About this task >> Where the line with "camera: 95 degrees left, 5 degrees down" appears below, start writing out lines exactly, and finish with the line with "green key [242,150,313,196]", which is included; write out nothing else.

Data supplied >>
◆ ◆ ◆

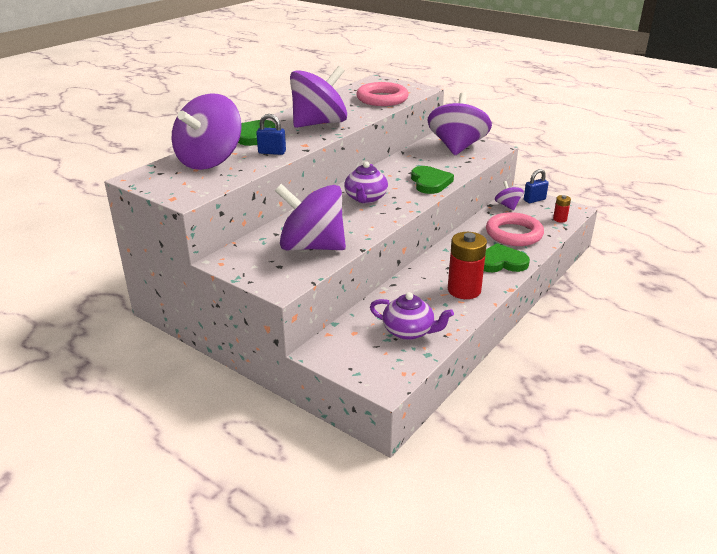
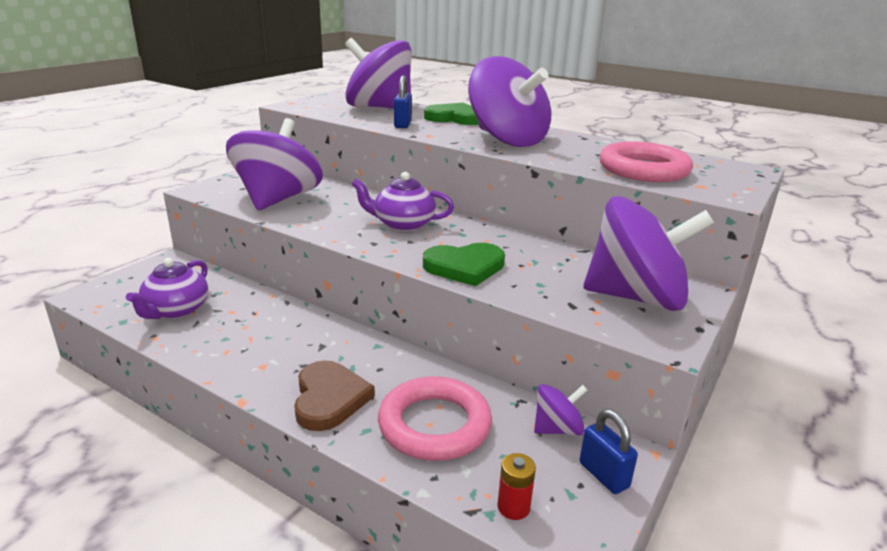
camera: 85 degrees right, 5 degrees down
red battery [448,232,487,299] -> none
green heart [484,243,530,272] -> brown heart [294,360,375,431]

◆ ◆ ◆

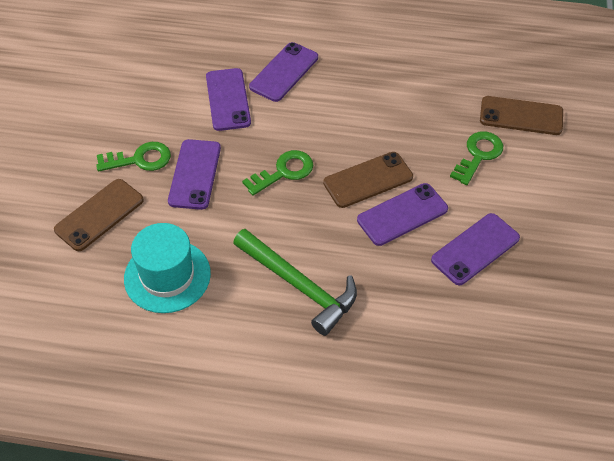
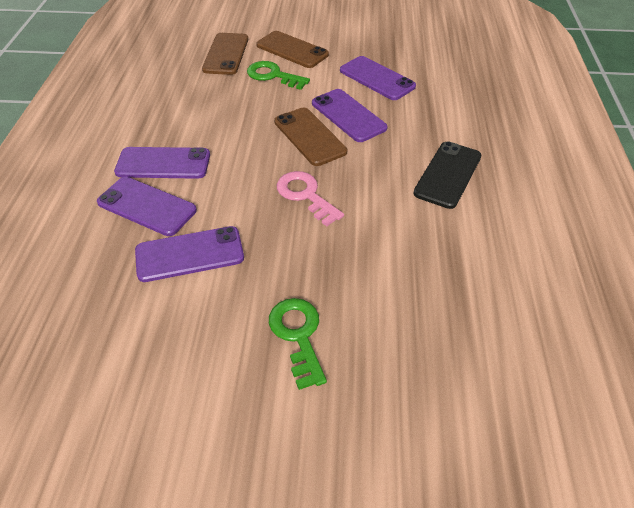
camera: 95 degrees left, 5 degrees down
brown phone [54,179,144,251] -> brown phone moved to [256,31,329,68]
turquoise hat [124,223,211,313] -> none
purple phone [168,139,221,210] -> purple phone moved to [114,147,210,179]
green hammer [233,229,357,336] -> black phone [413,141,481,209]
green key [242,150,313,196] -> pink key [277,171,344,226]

◆ ◆ ◆

Solution for this task >>
camera: 95 degrees left, 5 degrees down
brown phone [54,179,144,251] -> brown phone moved to [256,31,329,68]
turquoise hat [124,223,211,313] -> none
purple phone [168,139,221,210] -> purple phone moved to [114,147,210,179]
green hammer [233,229,357,336] -> black phone [413,141,481,209]
green key [242,150,313,196] -> pink key [277,171,344,226]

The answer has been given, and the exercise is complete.